**REQUIREMENT:** Print the listing below verbatim, passing over each picture.

**INFORMATION GIVEN:**
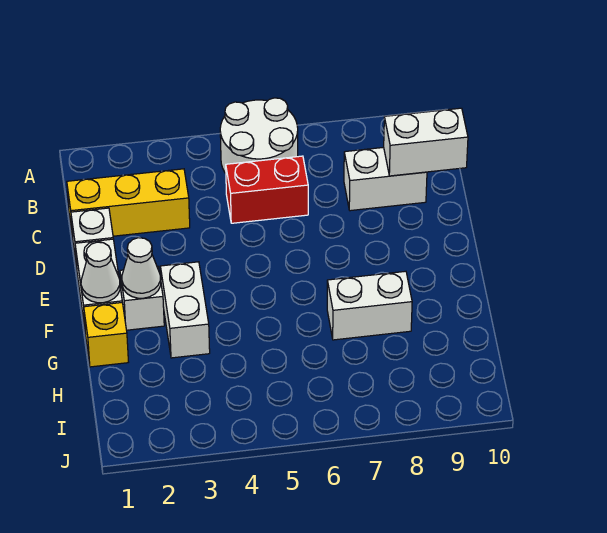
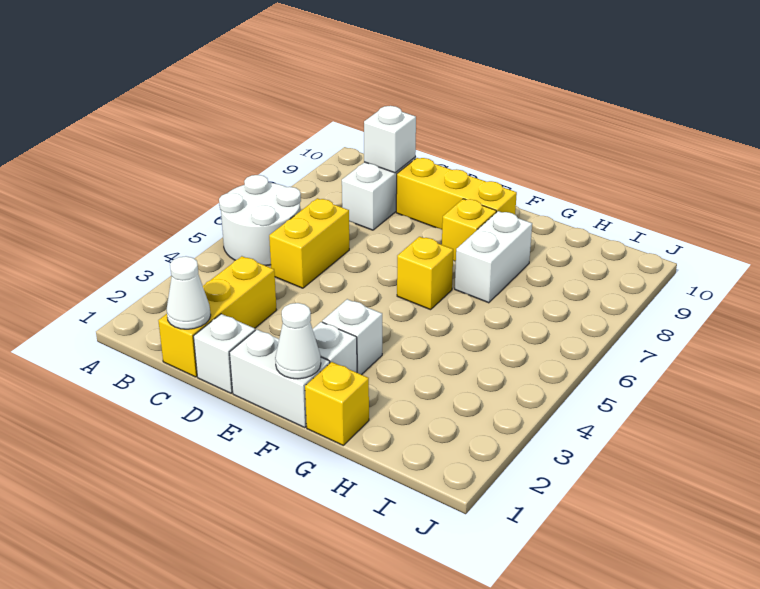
red 1x2 brick [226,156,308,223] -> yellow 1x2 brick [269,198,349,288]
white 1x2 brick [384,108,468,176] -> white 1x1 brick [364,106,416,173]
none -> yellow 1x3 brick [396,158,517,229]
white 1x1 cone [122,238,161,298] -> white 1x1 cone moved to [167,256,211,329]
white 1x2 brick [160,262,210,358] -> white 1x1 brick [322,299,382,375]
none -> yellow 1x1 brick [397,237,453,310]
none -> yellow 1x1 brick [442,199,496,262]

**EXERCISE RESPONSE:**
red 1x2 brick [226,156,308,223] -> yellow 1x2 brick [269,198,349,288]
white 1x2 brick [384,108,468,176] -> white 1x1 brick [364,106,416,173]
none -> yellow 1x3 brick [396,158,517,229]
white 1x1 cone [122,238,161,298] -> white 1x1 cone moved to [167,256,211,329]
white 1x2 brick [160,262,210,358] -> white 1x1 brick [322,299,382,375]
none -> yellow 1x1 brick [397,237,453,310]
none -> yellow 1x1 brick [442,199,496,262]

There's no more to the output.